**Material supplied**
§ §

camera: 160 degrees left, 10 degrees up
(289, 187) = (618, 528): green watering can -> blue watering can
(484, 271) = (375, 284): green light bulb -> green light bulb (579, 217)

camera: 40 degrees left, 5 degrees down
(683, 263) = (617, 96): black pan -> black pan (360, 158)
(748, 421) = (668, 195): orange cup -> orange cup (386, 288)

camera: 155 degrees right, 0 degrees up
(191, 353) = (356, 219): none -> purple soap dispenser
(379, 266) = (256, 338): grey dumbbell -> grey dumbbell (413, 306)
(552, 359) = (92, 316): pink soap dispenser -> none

§ §

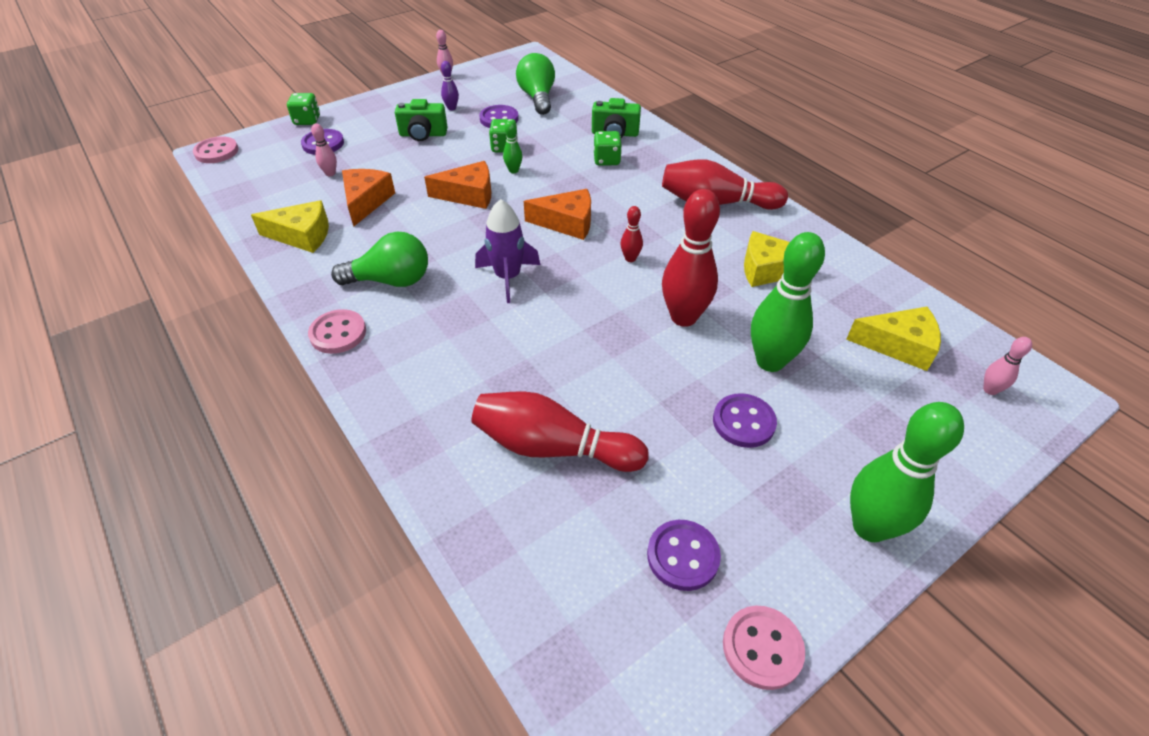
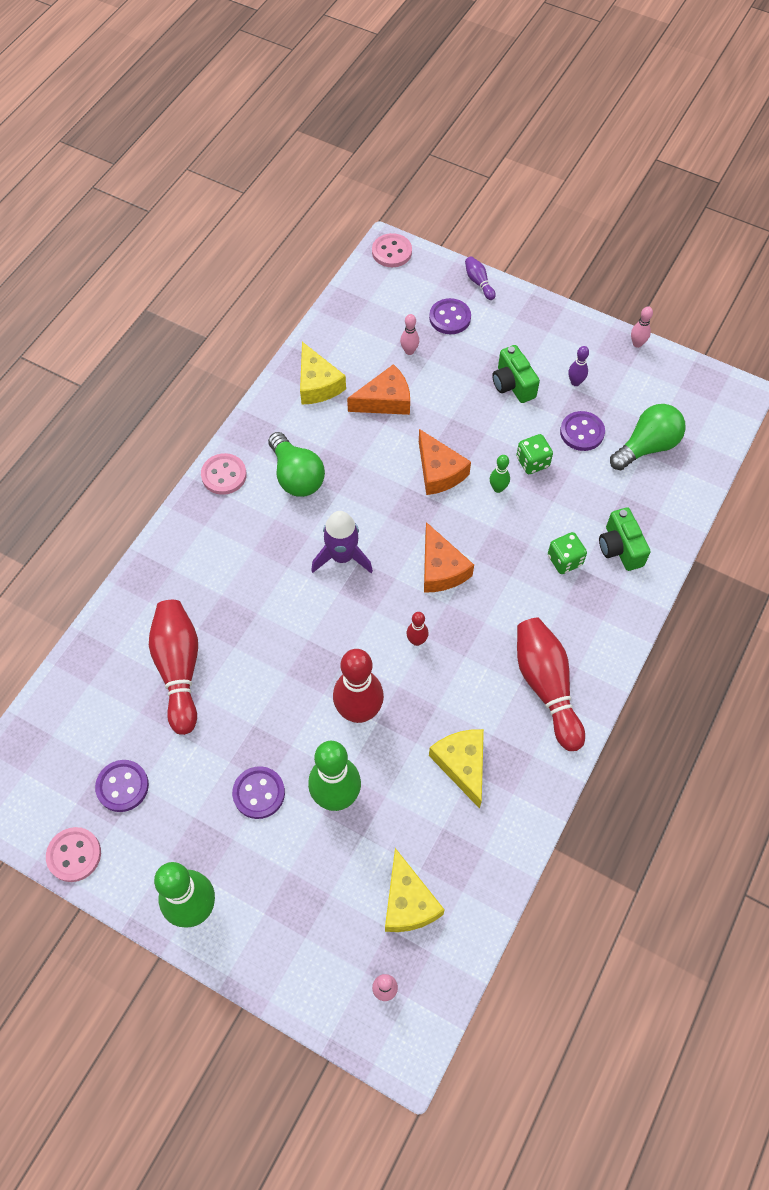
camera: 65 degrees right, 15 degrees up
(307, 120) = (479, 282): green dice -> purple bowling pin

§ §

**Task prompt**
Copy out each line in the preceding records that contains "purple".

**Reply to the exercise**
(191, 353) = (356, 219): none -> purple soap dispenser
(307, 120) = (479, 282): green dice -> purple bowling pin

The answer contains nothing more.